======== Provided information ========

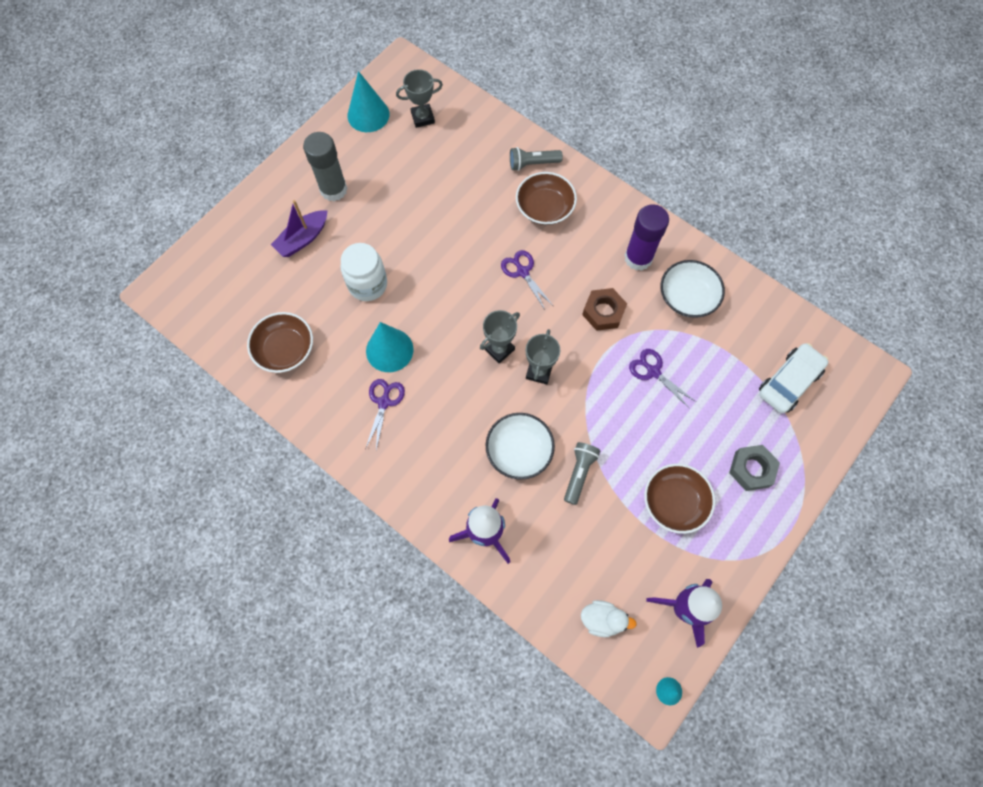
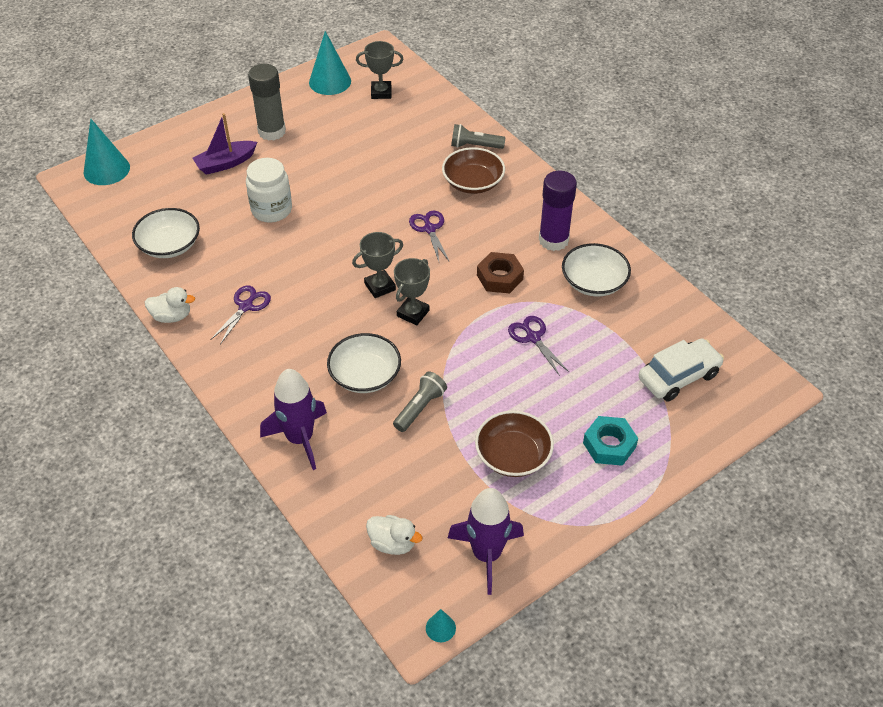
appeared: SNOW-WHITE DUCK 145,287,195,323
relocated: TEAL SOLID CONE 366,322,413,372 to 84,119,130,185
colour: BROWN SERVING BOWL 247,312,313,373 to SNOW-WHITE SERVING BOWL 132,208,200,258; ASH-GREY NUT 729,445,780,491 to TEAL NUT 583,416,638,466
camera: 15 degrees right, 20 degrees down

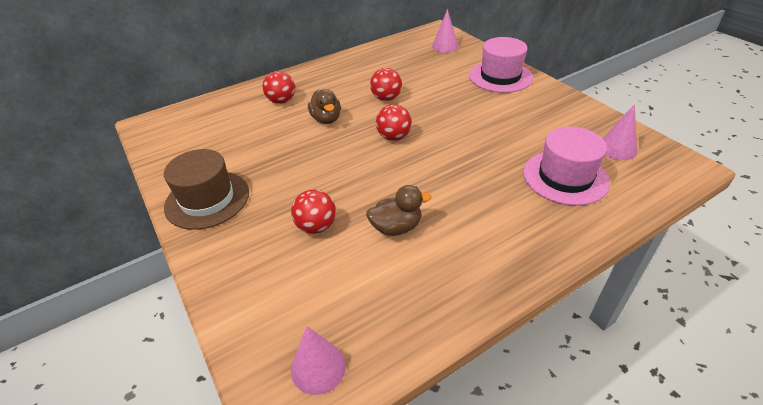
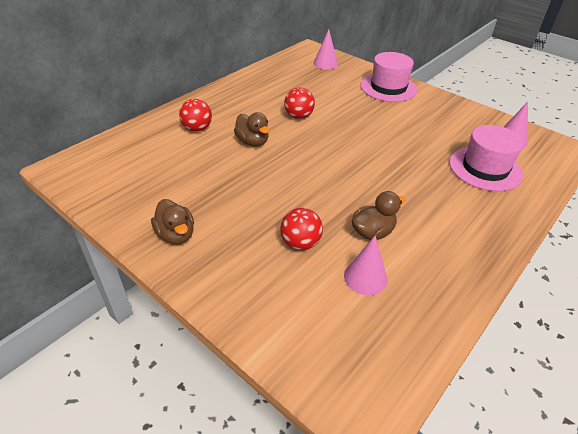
missing: CRIMSON BALL 376,104,412,141
relocated: PINK SOLID CONE 291,326,346,395 to 344,236,387,295
exchanged: BROWN TOP HAT 164,149,249,230 to BROWN DUCK 151,199,194,245
camera: 20 degrees left, 0 degrees up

========

Your task:
Give again, word for word, the lines above from the one with "camera: 15 degrees right, 20 degrees down" through the final line of the data, both ends included. Do not copy any picture.

Your solution:
camera: 15 degrees right, 20 degrees down

missing: CRIMSON BALL 376,104,412,141
relocated: PINK SOLID CONE 291,326,346,395 to 344,236,387,295
exchanged: BROWN TOP HAT 164,149,249,230 to BROWN DUCK 151,199,194,245
camera: 20 degrees left, 0 degrees up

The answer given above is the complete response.